- [DATASET CONTENT]:
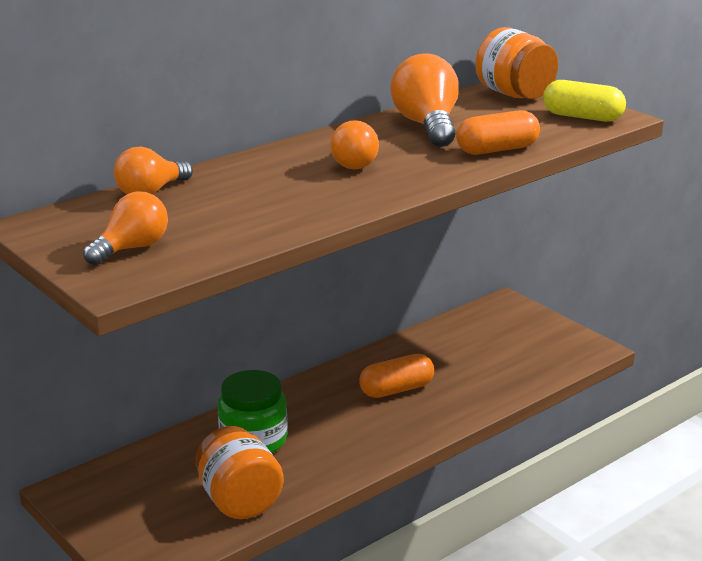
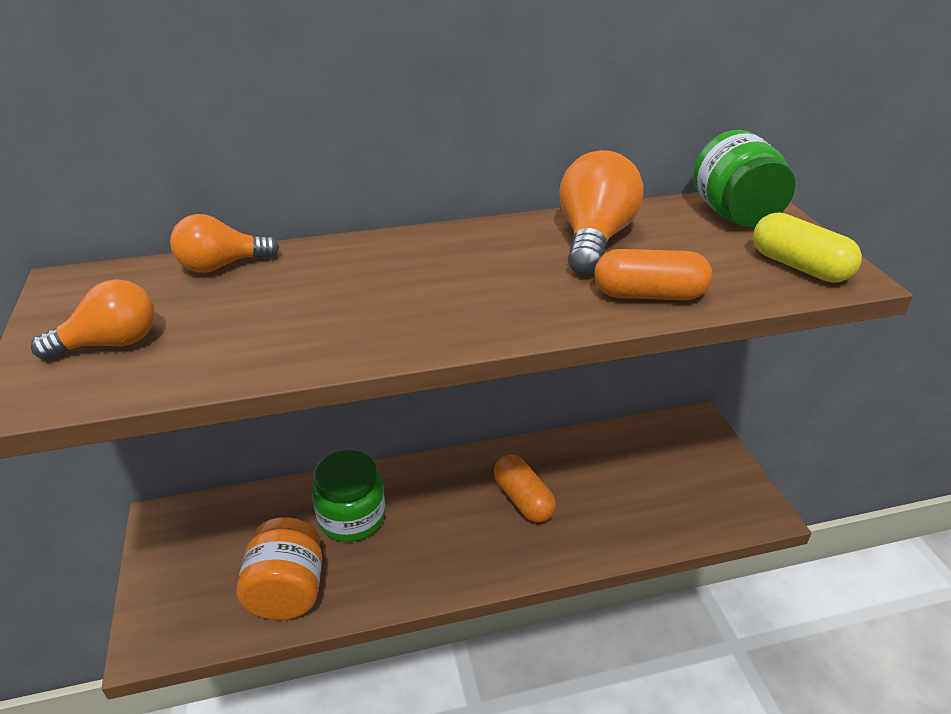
camera: 25 degrees right, 10 degrees up
(355, 163) = (465, 276): orange light bulb -> none
(396, 389) = (523, 499): orange capsule -> orange capsule turned 60 degrees clockwise
(514, 94) = (734, 215): orange jar -> green jar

- [YOUR INSTRUCTIONS]: Nothing but the lines from the one with "(396, 389) = (523, 499): orange" to the last line of the data should appear in the answer, each exactly as it stands.

- [RESPONSE FOR THIS EXERCISE]:
(396, 389) = (523, 499): orange capsule -> orange capsule turned 60 degrees clockwise
(514, 94) = (734, 215): orange jar -> green jar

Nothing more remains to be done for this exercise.